**Exercise**
The whole listing, apart from its images, should be restated word for word.

**Data extracts**
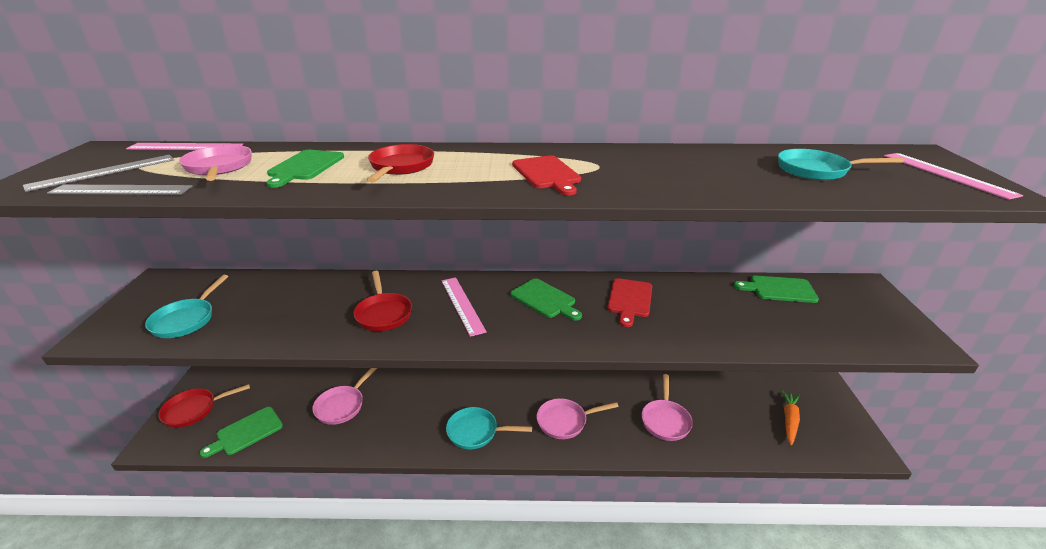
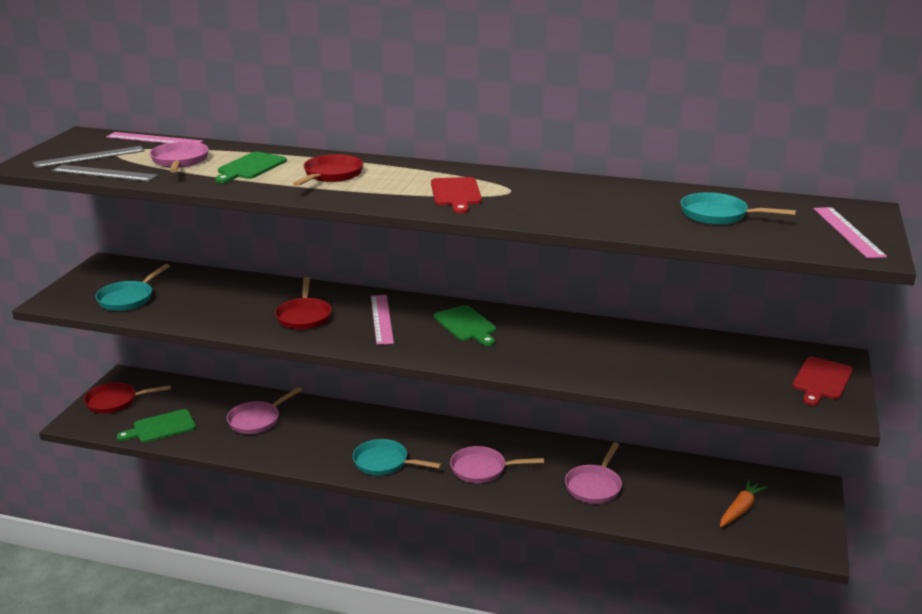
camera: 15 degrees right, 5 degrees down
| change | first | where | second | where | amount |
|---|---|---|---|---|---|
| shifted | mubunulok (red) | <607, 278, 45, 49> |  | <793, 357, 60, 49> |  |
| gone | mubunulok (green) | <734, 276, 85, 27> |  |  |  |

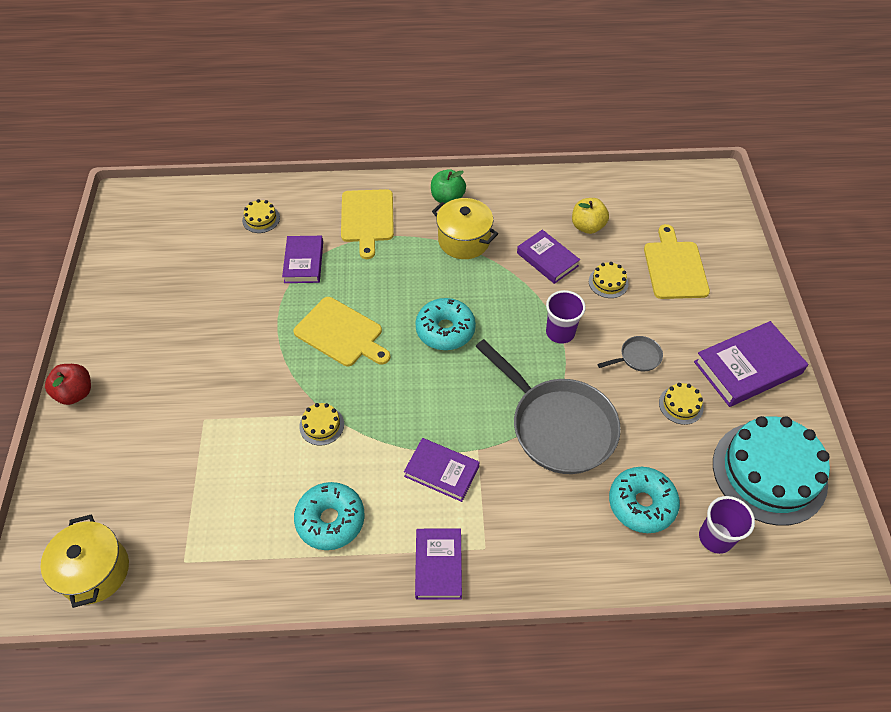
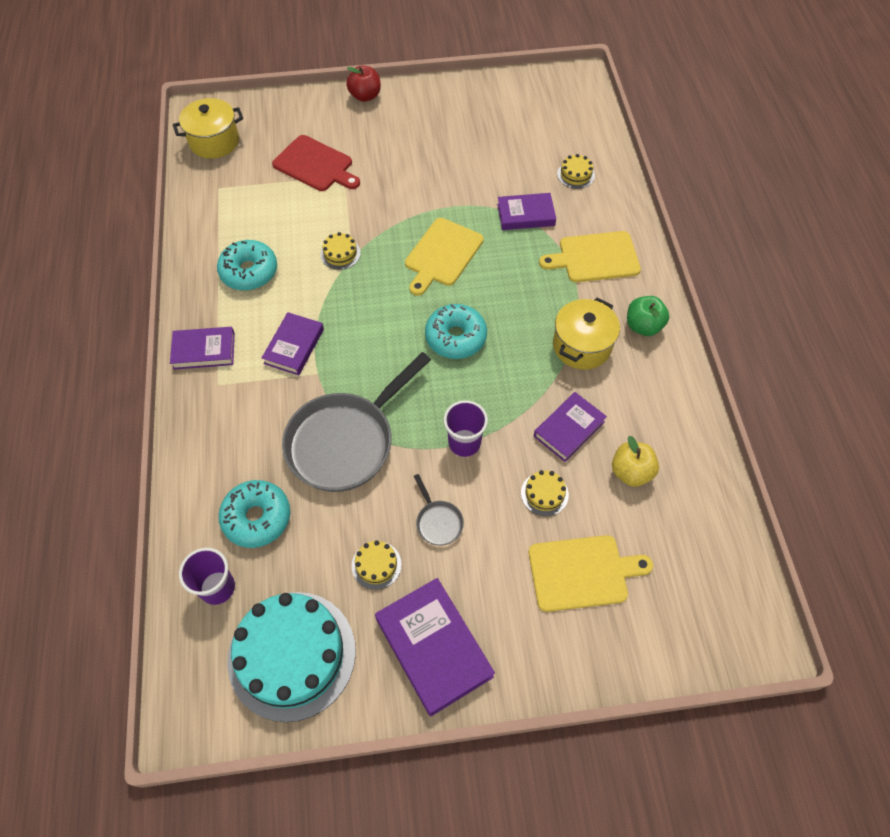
camera: 85 degrees right, 5 degrees up
| change | first | where | second | where | amount |
|---|---|---|---|---|---|
| new |  |  | mubunulok (red) | <272, 135, 88, 56> |  |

**Exercise response**
camera: 15 degrees right, 5 degrees down
| change | first | where | second | where | amount |
|---|---|---|---|---|---|
| shifted | mubunulok (red) | <607, 278, 45, 49> |  | <793, 357, 60, 49> |  |
| gone | mubunulok (green) | <734, 276, 85, 27> |  |  |  |

camera: 85 degrees right, 5 degrees up
| change | first | where | second | where | amount |
|---|---|---|---|---|---|
| new |  |  | mubunulok (red) | <272, 135, 88, 56> |  |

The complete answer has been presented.